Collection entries
________________________________________

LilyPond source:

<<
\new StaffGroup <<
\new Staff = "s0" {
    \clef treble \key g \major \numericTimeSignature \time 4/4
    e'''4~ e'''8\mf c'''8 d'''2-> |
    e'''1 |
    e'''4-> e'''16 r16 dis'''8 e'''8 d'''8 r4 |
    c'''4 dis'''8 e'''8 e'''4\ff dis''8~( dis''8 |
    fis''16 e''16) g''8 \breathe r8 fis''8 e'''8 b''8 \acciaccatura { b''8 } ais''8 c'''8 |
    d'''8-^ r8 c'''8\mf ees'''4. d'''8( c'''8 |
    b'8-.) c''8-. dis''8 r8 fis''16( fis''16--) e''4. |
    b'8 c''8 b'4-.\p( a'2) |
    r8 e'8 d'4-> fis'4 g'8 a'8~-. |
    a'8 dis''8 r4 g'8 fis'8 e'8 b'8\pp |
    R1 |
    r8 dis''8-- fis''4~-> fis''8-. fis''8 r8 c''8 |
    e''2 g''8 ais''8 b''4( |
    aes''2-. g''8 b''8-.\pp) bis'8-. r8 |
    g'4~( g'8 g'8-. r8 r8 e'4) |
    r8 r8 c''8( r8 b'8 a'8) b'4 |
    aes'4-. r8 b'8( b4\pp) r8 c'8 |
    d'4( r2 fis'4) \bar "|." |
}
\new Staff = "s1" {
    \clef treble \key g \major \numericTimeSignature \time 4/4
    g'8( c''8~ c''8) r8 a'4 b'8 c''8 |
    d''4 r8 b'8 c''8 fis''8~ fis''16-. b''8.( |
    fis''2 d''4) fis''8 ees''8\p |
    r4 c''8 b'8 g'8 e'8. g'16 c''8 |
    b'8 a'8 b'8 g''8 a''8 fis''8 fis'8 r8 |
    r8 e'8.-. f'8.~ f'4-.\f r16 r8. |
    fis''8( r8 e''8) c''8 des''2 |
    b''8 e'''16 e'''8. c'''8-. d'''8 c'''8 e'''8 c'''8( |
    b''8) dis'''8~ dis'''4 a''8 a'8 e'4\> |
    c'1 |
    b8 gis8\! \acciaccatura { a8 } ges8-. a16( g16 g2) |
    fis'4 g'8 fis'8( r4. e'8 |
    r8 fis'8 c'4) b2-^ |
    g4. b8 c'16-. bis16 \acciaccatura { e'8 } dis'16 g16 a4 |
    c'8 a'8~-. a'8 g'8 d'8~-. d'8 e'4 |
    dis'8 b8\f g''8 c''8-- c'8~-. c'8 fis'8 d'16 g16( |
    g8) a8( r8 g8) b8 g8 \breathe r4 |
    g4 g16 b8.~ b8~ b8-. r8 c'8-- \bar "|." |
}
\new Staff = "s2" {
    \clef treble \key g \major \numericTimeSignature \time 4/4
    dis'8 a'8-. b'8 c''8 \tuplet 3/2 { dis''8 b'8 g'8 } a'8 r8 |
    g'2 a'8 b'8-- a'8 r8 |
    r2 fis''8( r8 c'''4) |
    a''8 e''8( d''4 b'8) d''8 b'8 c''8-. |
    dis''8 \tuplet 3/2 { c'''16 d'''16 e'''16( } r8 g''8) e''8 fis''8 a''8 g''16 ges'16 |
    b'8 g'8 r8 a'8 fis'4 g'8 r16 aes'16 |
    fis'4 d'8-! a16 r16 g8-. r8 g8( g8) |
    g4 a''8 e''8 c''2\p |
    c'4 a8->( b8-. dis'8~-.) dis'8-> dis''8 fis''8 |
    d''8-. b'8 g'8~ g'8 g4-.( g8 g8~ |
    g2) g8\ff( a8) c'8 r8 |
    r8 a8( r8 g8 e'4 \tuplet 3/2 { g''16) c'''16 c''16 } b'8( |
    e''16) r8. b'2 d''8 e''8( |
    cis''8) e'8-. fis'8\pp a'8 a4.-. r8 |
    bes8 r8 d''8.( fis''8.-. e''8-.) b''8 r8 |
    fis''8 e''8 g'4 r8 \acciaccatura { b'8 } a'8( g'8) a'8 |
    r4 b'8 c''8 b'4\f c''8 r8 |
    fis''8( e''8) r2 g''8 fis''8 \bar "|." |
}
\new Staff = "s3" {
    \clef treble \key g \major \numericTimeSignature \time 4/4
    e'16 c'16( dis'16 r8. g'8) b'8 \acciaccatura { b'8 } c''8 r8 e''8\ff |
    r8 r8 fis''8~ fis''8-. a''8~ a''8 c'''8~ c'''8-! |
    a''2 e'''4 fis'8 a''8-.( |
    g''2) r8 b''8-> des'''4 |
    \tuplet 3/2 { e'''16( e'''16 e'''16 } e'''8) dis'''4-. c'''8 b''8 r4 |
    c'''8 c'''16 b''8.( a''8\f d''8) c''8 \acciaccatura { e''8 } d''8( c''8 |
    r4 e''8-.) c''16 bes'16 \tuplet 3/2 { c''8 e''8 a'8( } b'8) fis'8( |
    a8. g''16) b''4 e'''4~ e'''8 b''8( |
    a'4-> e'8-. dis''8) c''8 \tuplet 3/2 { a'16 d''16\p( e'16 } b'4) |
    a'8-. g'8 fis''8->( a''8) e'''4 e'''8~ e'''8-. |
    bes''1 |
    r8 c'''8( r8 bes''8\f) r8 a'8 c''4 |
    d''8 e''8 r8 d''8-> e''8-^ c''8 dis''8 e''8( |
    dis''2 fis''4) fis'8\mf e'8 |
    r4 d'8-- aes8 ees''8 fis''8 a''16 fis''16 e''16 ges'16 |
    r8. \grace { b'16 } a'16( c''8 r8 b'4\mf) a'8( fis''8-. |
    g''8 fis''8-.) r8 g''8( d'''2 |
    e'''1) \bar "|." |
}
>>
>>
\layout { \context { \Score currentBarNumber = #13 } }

________________________________________

Which lines in the items above contain the string "breathe"? Collect each of those lines and copy it out in full.

In response -
    fis''16 e''16) g''8 \breathe r8 fis''8 e'''8 b''8 \acciaccatura { b''8 } ais''8 c'''8 |
    g8) a8( r8 g8) b8 g8 \breathe r4 |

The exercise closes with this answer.